Only certain lines below are wanted: those starting at the line containing "none -> turquoise pan [490,247,574,295]" and ending at the line containing "yellow pencil [98,249,140,383]", both included, each retyped exactly.
[Provided entries — start]
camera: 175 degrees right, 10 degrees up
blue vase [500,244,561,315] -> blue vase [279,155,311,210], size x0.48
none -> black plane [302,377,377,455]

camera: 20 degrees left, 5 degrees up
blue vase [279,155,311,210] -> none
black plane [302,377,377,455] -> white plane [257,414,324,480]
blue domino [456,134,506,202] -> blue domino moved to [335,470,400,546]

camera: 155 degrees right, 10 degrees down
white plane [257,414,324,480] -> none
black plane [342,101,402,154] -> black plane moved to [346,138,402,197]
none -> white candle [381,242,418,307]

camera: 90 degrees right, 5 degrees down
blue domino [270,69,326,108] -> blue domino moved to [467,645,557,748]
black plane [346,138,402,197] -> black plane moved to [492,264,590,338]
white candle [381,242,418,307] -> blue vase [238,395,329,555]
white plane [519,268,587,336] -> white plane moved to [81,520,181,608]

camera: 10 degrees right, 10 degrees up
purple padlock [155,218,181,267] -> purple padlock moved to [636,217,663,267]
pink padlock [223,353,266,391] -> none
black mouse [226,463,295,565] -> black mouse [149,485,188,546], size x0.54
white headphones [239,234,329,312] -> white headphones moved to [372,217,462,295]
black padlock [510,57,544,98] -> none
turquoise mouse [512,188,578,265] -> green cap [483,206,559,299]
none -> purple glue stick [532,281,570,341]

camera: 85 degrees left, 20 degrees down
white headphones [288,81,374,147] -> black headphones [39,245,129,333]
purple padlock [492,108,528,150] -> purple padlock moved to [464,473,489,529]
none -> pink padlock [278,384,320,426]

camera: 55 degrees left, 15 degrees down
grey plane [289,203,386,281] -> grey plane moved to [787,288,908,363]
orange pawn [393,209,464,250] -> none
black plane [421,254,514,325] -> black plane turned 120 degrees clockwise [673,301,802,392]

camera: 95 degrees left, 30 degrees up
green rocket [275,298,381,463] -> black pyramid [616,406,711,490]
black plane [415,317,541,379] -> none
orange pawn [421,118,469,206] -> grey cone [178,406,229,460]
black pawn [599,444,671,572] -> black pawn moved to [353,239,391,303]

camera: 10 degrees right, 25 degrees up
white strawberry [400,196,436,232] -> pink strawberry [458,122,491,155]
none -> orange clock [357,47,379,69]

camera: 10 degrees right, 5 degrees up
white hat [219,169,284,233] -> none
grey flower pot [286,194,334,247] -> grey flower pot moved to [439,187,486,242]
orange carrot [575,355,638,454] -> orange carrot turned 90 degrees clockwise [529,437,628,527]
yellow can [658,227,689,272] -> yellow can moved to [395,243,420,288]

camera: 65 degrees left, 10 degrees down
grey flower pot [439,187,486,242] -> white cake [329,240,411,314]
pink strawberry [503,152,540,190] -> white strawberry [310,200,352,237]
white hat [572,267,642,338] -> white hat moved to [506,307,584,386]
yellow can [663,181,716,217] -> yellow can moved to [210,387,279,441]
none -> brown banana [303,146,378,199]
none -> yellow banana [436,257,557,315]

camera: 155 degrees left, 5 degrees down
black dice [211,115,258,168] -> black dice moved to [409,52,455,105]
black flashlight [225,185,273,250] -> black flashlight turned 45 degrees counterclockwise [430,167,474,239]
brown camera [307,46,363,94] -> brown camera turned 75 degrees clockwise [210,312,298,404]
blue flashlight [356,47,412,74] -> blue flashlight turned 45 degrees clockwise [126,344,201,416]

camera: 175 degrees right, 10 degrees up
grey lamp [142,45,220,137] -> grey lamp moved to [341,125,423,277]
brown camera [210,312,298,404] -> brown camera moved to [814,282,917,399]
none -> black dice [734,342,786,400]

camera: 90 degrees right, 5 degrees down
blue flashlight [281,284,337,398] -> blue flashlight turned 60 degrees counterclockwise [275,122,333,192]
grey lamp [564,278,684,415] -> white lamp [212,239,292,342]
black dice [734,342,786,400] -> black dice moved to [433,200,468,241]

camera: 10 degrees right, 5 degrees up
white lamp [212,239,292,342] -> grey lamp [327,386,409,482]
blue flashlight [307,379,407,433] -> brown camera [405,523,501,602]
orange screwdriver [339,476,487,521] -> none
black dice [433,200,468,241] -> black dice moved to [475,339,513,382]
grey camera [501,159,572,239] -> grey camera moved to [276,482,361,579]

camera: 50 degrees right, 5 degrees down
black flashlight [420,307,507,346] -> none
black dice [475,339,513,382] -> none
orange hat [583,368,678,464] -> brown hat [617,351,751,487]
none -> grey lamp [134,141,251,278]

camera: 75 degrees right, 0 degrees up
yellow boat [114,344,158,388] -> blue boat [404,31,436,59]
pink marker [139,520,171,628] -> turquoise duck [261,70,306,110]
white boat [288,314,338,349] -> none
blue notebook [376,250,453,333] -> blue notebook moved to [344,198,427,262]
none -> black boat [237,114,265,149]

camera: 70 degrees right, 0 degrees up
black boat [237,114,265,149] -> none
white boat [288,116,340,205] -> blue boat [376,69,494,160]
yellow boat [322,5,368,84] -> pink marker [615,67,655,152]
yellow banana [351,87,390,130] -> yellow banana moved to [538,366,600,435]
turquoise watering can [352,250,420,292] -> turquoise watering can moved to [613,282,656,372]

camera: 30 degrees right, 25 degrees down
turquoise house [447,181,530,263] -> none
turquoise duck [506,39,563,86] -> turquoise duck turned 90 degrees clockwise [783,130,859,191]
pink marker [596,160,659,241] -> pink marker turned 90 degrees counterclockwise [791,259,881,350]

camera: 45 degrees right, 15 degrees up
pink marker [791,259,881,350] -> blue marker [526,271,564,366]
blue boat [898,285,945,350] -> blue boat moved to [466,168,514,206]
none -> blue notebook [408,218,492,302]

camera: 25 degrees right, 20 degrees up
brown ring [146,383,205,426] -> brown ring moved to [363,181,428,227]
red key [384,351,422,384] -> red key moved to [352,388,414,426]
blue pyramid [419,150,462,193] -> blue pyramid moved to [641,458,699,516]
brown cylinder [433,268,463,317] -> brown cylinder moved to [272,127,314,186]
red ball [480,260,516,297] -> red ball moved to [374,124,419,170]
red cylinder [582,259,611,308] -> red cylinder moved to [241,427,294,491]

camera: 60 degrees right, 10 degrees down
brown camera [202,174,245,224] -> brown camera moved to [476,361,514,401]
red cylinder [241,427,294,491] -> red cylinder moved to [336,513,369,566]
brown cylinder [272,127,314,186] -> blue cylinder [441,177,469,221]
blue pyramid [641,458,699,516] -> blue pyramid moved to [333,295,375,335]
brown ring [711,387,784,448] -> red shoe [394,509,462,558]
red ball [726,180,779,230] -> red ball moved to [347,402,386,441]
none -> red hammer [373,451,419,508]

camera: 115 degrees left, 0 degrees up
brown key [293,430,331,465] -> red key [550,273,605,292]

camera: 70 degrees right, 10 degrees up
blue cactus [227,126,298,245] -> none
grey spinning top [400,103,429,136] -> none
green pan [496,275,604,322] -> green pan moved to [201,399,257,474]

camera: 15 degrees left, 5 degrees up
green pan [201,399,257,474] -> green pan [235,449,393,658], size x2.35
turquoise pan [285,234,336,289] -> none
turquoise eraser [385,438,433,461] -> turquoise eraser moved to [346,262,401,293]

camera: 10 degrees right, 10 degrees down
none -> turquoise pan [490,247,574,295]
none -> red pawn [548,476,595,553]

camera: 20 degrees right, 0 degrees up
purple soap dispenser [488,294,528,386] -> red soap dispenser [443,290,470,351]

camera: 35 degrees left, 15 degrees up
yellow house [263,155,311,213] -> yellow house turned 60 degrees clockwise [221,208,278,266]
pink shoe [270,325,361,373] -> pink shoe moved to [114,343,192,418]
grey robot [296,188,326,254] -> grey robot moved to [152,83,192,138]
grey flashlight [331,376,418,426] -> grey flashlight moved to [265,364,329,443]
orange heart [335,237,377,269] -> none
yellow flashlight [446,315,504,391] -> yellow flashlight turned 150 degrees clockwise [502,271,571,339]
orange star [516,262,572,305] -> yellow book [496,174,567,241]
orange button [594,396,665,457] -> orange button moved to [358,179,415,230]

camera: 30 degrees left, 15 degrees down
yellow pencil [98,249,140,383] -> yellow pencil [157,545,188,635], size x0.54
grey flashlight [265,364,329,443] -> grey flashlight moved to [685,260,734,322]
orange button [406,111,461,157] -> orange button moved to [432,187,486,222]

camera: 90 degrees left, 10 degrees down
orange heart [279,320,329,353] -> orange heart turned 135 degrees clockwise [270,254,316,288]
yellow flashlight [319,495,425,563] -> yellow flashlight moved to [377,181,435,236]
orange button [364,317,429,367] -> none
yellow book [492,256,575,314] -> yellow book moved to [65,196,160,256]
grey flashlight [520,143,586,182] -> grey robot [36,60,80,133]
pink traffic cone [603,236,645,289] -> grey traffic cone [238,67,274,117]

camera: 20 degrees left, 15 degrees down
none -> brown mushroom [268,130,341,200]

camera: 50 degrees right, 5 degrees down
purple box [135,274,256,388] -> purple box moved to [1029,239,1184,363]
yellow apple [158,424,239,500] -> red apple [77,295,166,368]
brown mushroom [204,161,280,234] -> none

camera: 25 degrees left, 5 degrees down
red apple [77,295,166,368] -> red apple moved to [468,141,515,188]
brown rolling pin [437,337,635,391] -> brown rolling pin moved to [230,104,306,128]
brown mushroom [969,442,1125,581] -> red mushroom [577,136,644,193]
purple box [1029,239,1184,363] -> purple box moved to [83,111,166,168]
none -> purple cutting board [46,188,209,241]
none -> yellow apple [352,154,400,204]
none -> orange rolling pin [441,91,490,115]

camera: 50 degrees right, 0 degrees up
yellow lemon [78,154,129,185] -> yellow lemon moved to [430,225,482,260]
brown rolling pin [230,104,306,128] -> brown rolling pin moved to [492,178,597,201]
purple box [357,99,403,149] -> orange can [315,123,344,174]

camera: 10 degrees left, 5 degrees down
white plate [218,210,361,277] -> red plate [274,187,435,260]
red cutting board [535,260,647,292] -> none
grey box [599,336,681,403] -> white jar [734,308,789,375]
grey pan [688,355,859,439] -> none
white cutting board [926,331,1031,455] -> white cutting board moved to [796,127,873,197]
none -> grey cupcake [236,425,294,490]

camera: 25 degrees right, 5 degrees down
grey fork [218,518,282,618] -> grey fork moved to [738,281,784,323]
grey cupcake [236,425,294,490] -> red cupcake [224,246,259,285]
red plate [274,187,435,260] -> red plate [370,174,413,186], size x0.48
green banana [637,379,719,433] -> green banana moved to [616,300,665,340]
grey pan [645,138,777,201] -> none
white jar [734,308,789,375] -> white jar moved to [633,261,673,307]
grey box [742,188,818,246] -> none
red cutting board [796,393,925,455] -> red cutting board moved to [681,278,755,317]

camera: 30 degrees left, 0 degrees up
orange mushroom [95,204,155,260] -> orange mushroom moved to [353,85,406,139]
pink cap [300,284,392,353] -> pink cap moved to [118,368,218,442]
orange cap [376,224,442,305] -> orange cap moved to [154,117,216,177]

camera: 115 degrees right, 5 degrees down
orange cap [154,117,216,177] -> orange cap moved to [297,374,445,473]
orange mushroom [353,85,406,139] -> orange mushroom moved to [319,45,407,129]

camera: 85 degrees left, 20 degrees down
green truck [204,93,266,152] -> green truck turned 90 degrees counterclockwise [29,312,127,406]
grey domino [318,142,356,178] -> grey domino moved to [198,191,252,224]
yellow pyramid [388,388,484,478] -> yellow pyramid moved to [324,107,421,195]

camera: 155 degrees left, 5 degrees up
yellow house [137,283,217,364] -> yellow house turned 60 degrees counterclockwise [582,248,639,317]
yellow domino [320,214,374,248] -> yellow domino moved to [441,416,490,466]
[Provided entries — finish]
• [Response box]:
none -> turquoise pan [490,247,574,295]
none -> red pawn [548,476,595,553]

camera: 20 degrees right, 0 degrees up
purple soap dispenser [488,294,528,386] -> red soap dispenser [443,290,470,351]

camera: 35 degrees left, 15 degrees up
yellow house [263,155,311,213] -> yellow house turned 60 degrees clockwise [221,208,278,266]
pink shoe [270,325,361,373] -> pink shoe moved to [114,343,192,418]
grey robot [296,188,326,254] -> grey robot moved to [152,83,192,138]
grey flashlight [331,376,418,426] -> grey flashlight moved to [265,364,329,443]
orange heart [335,237,377,269] -> none
yellow flashlight [446,315,504,391] -> yellow flashlight turned 150 degrees clockwise [502,271,571,339]
orange star [516,262,572,305] -> yellow book [496,174,567,241]
orange button [594,396,665,457] -> orange button moved to [358,179,415,230]

camera: 30 degrees left, 15 degrees down
yellow pencil [98,249,140,383] -> yellow pencil [157,545,188,635], size x0.54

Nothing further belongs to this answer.